Would you output the listing exactly, with every image omitted?

● **GIVEN MATERIAL**
[Start of Attachment]
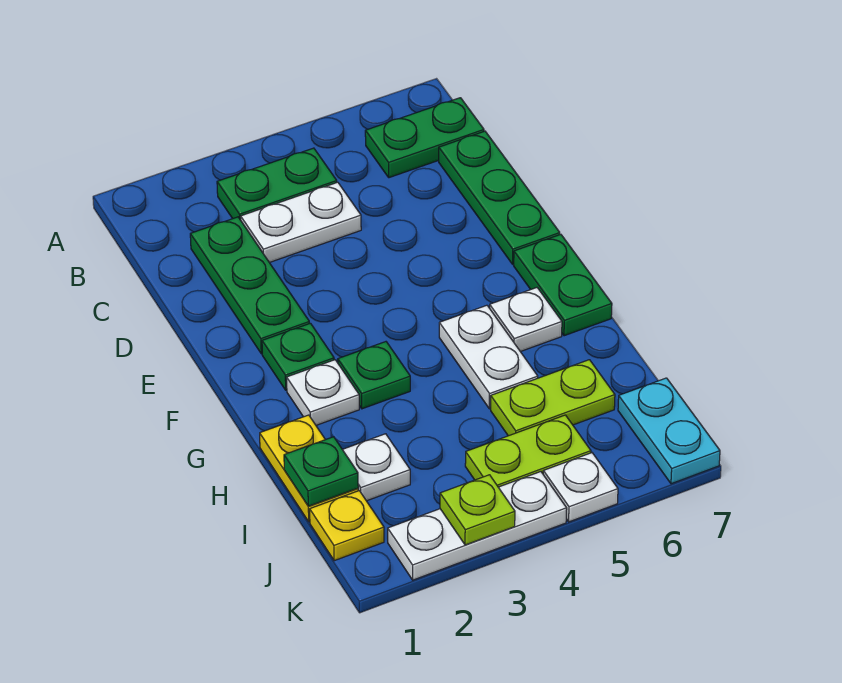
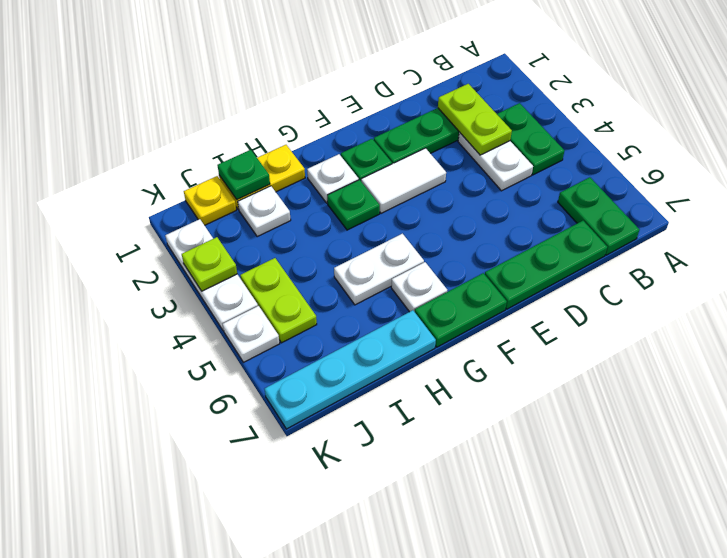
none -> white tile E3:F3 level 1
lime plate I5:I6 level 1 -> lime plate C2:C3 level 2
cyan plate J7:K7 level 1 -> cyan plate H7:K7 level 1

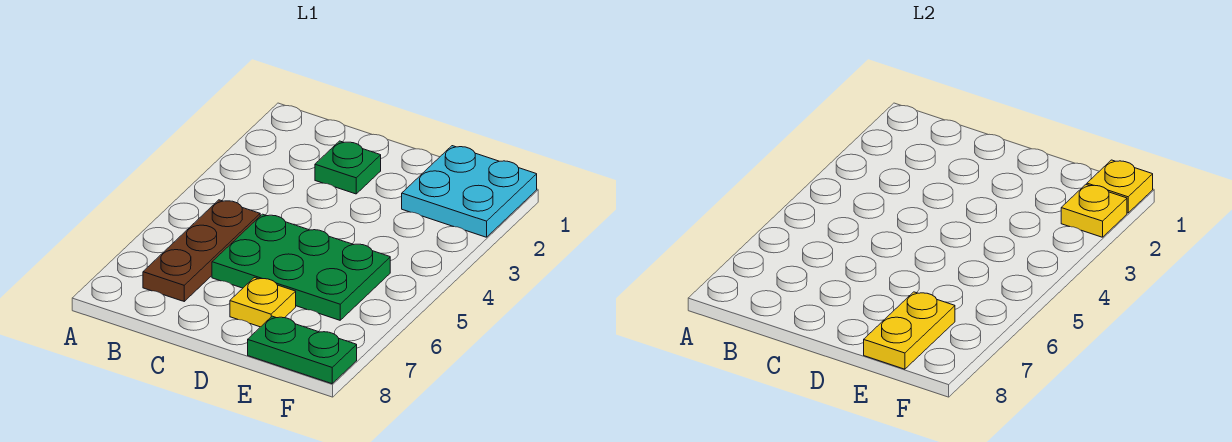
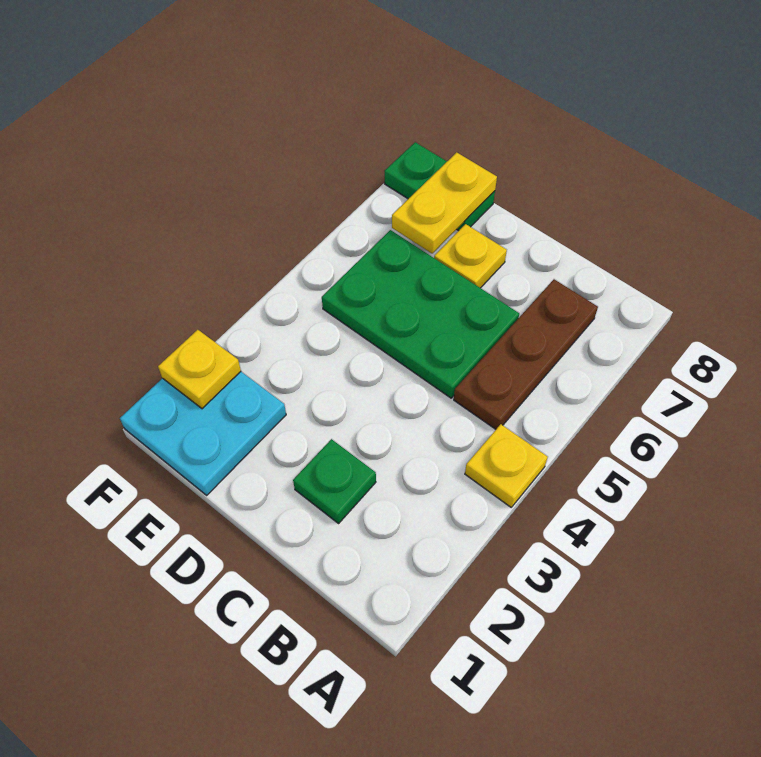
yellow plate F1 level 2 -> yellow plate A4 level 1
[End of Attachment]
● **FINISHED EXERCISE**
none -> white tile E3:F3 level 1
lime plate I5:I6 level 1 -> lime plate C2:C3 level 2
cyan plate J7:K7 level 1 -> cyan plate H7:K7 level 1

yellow plate F1 level 2 -> yellow plate A4 level 1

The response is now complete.